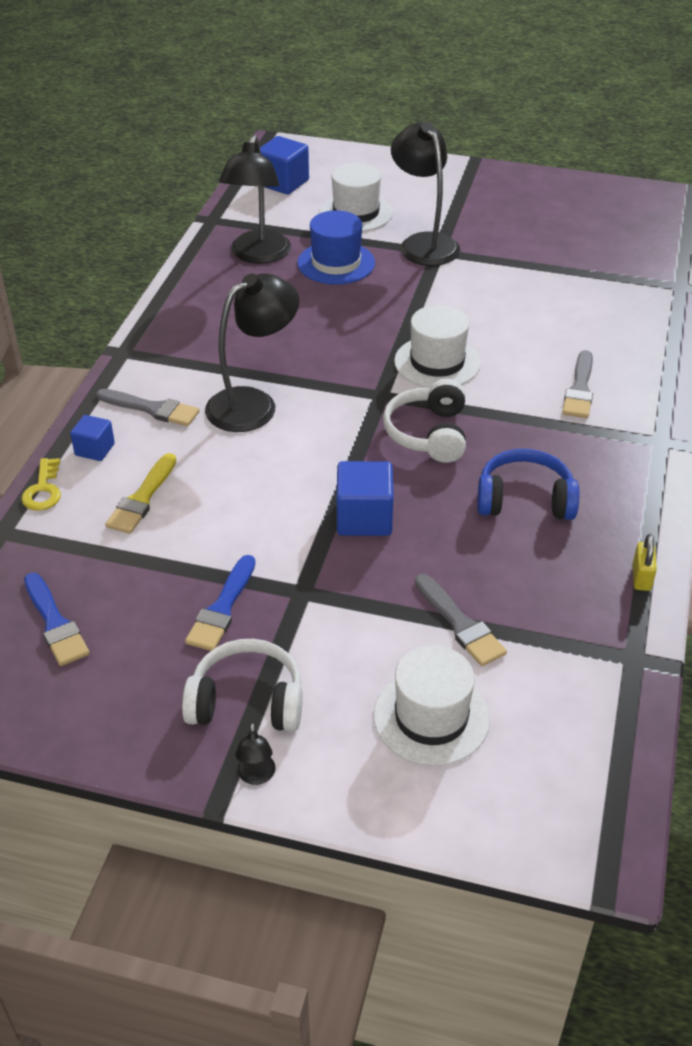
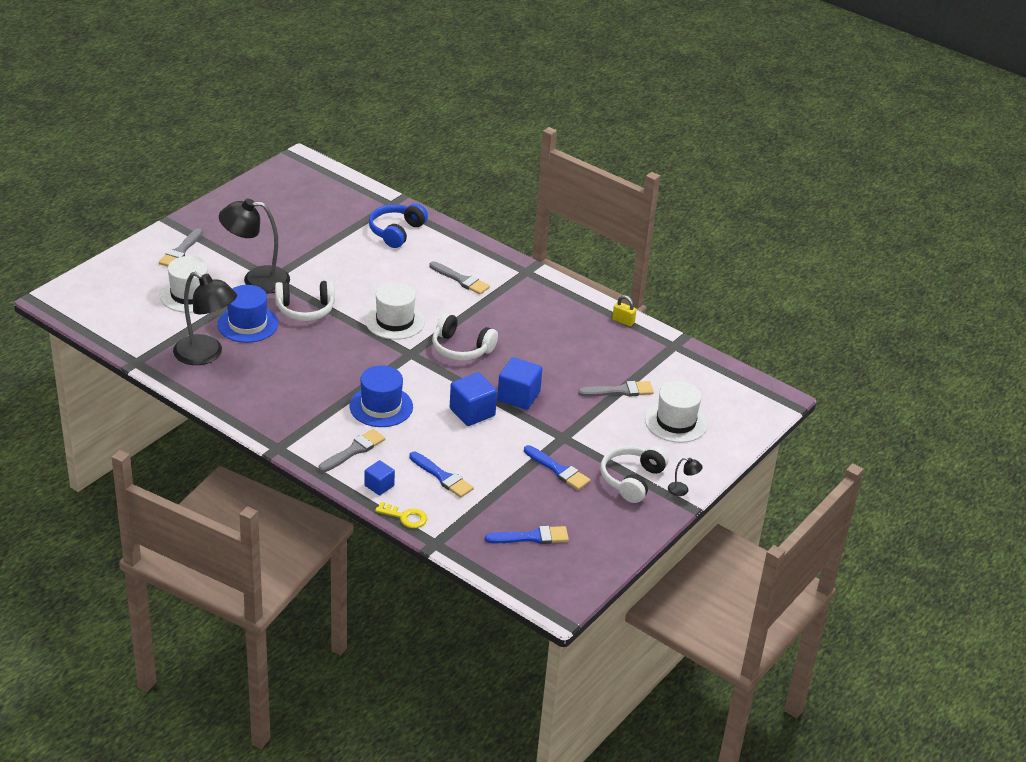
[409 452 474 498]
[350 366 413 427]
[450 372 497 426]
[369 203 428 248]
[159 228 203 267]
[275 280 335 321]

▶ [Task item] What is needed is an exact repeat of the records, with every picture left out.

▶ [Task answer]
[409 452 474 498]
[350 366 413 427]
[450 372 497 426]
[369 203 428 248]
[159 228 203 267]
[275 280 335 321]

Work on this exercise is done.